# Supplied information
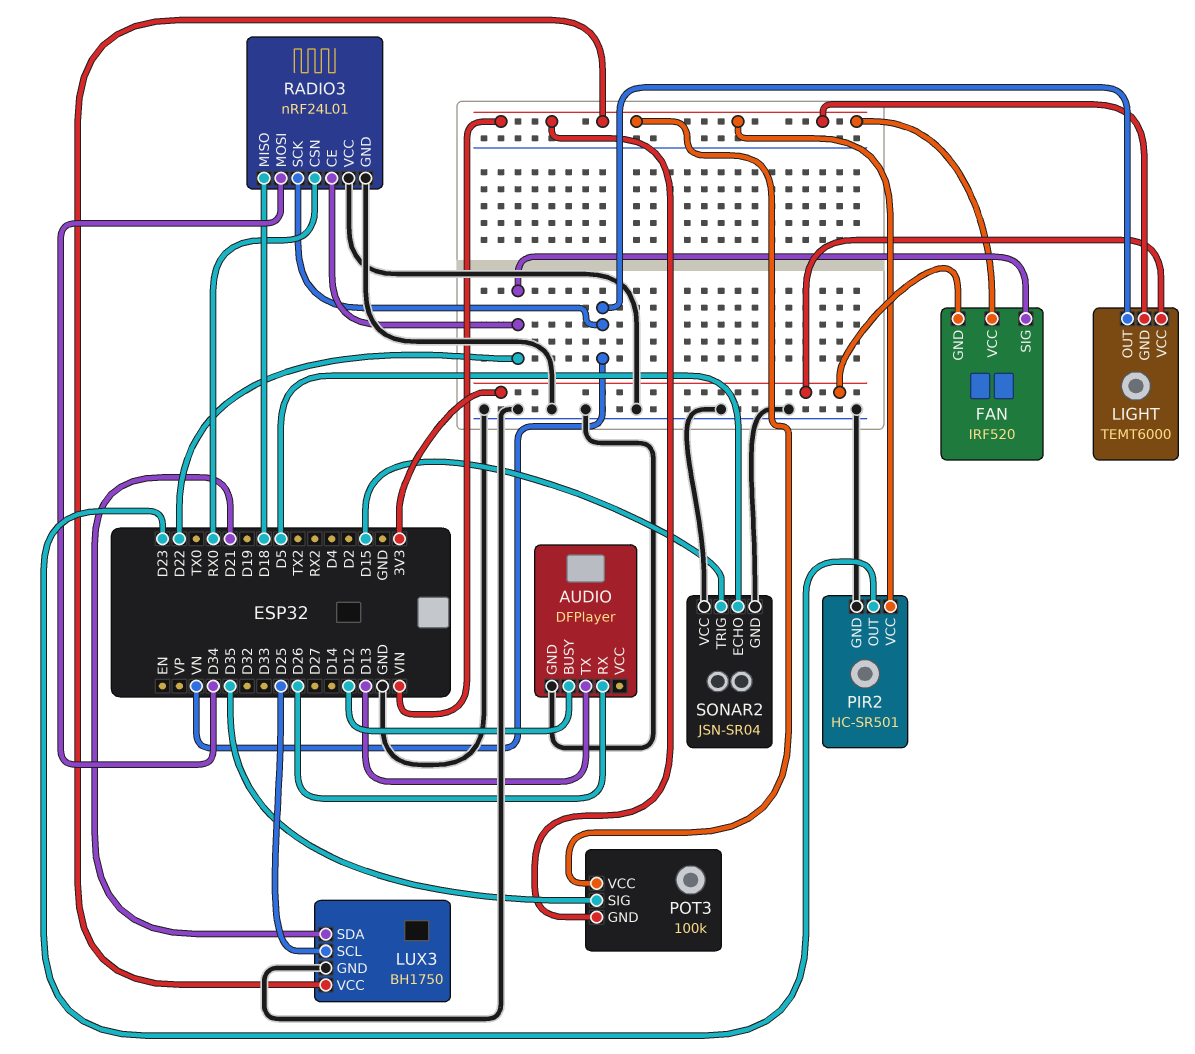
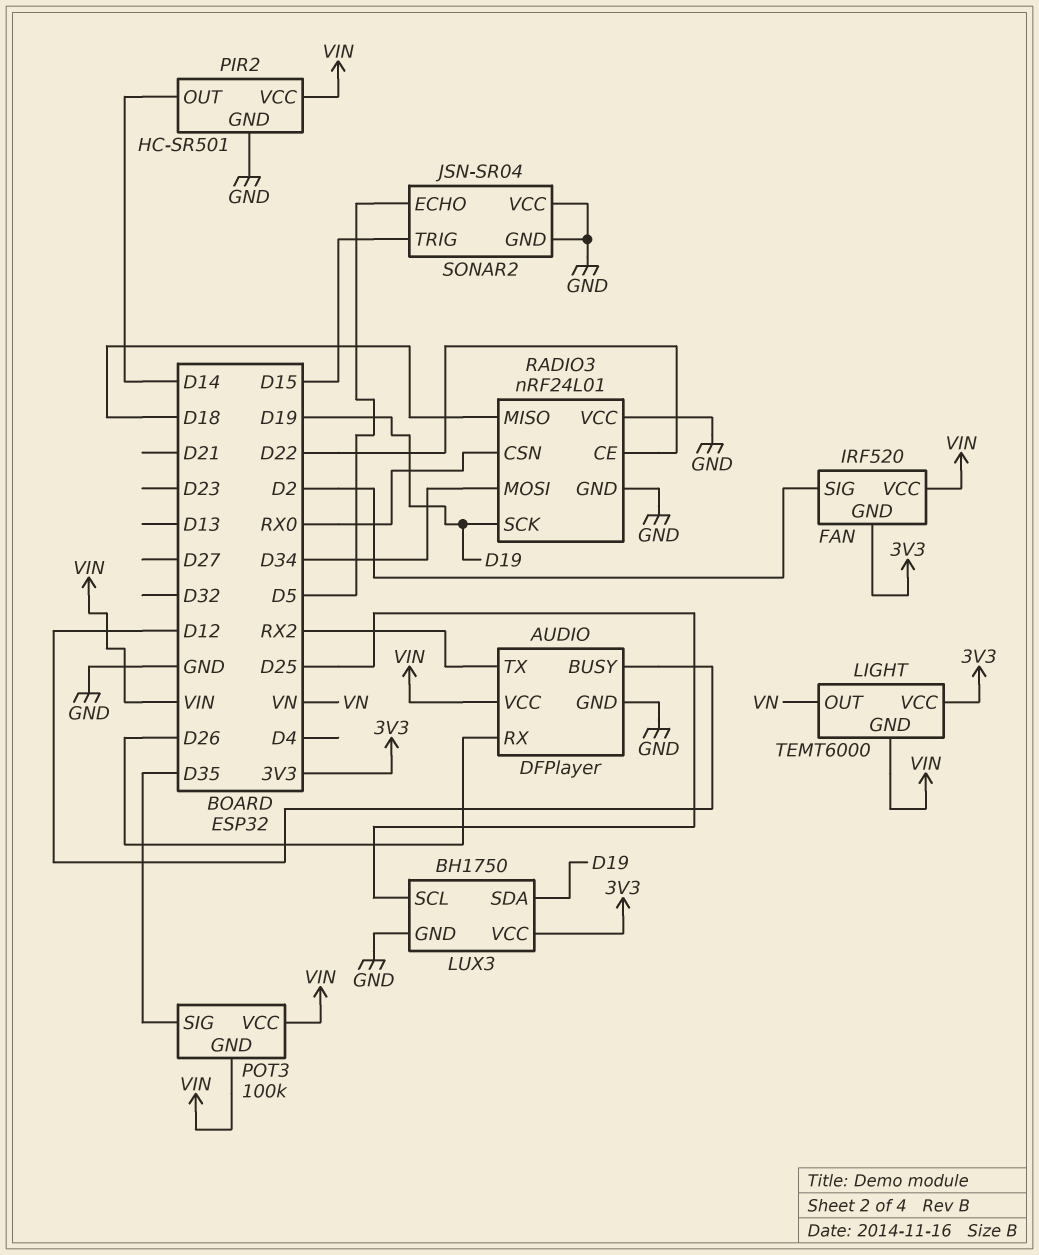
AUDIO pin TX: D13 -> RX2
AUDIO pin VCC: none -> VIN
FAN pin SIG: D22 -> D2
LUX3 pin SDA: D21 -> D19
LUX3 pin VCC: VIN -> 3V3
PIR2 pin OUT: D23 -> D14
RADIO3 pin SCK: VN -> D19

--

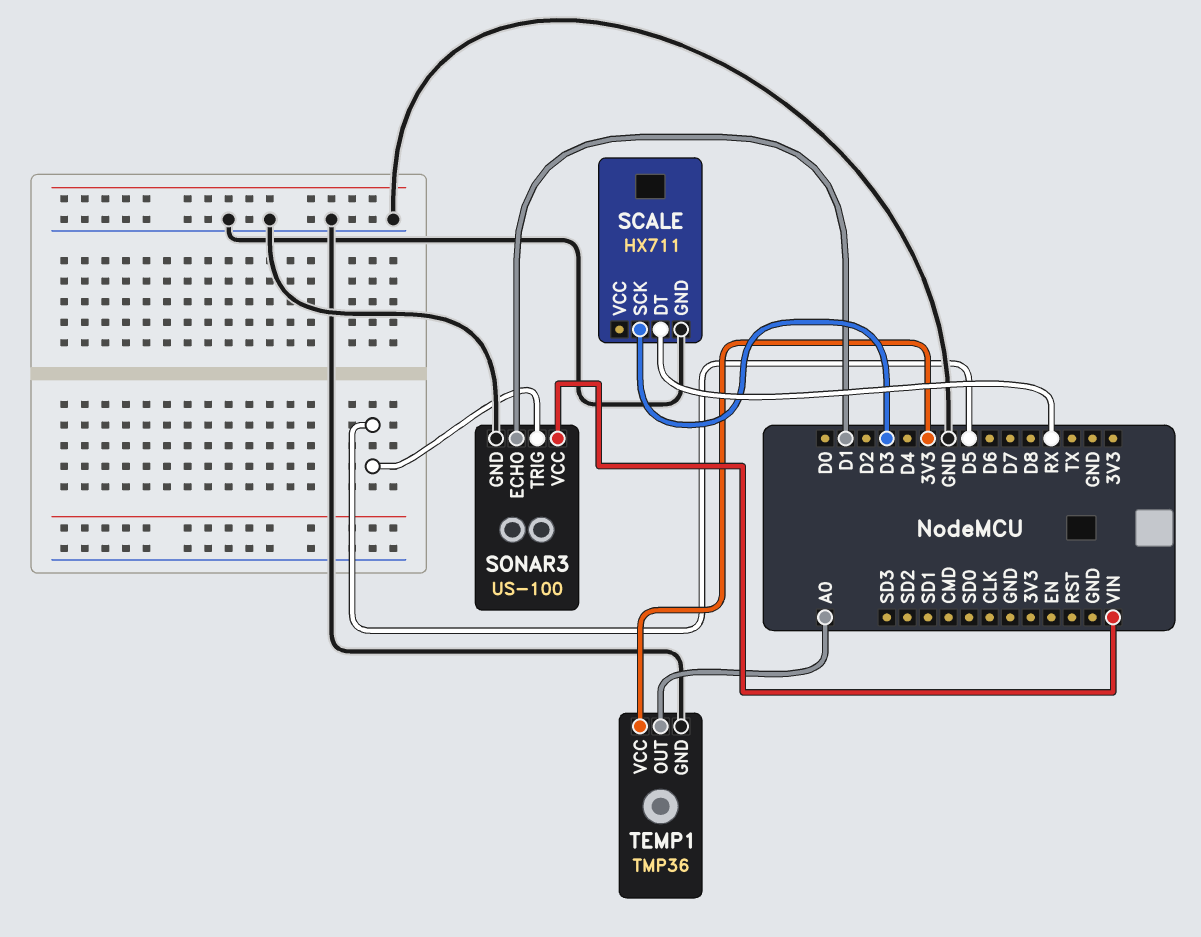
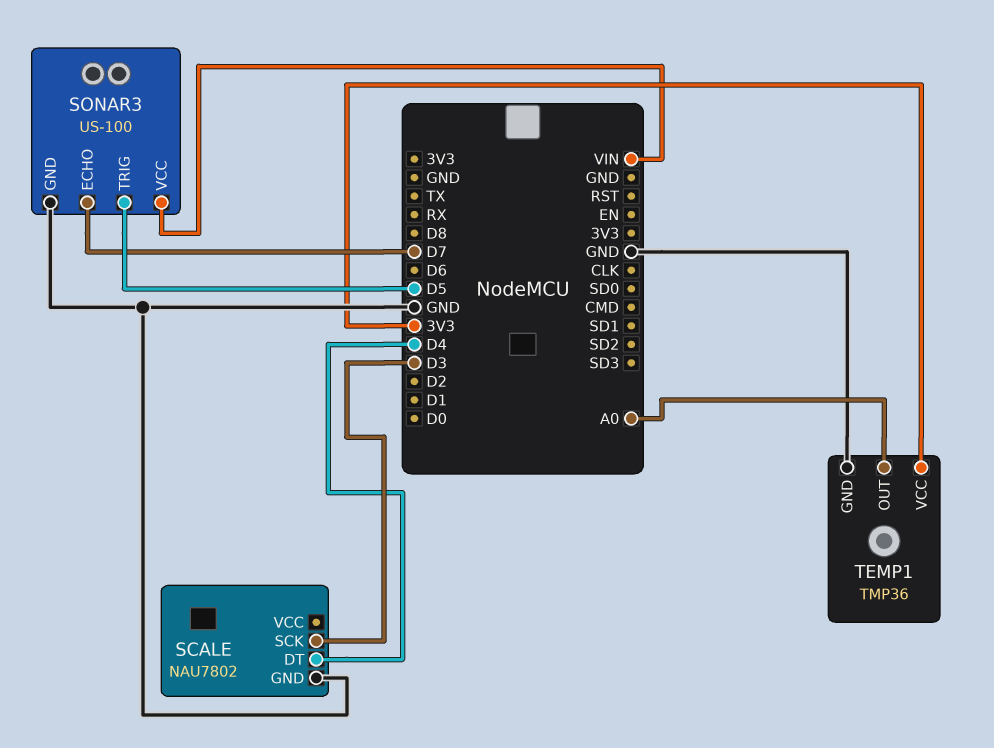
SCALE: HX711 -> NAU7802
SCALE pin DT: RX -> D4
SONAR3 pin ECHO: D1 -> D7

# Required work
Nothing should appear in the answer except the lines above from the line with "SCALE: HX711 -> NAU7802" through the line with "SONAR3 pin ECHO: D1 -> D7", both included, written out exactly.

# Response area
SCALE: HX711 -> NAU7802
SCALE pin DT: RX -> D4
SONAR3 pin ECHO: D1 -> D7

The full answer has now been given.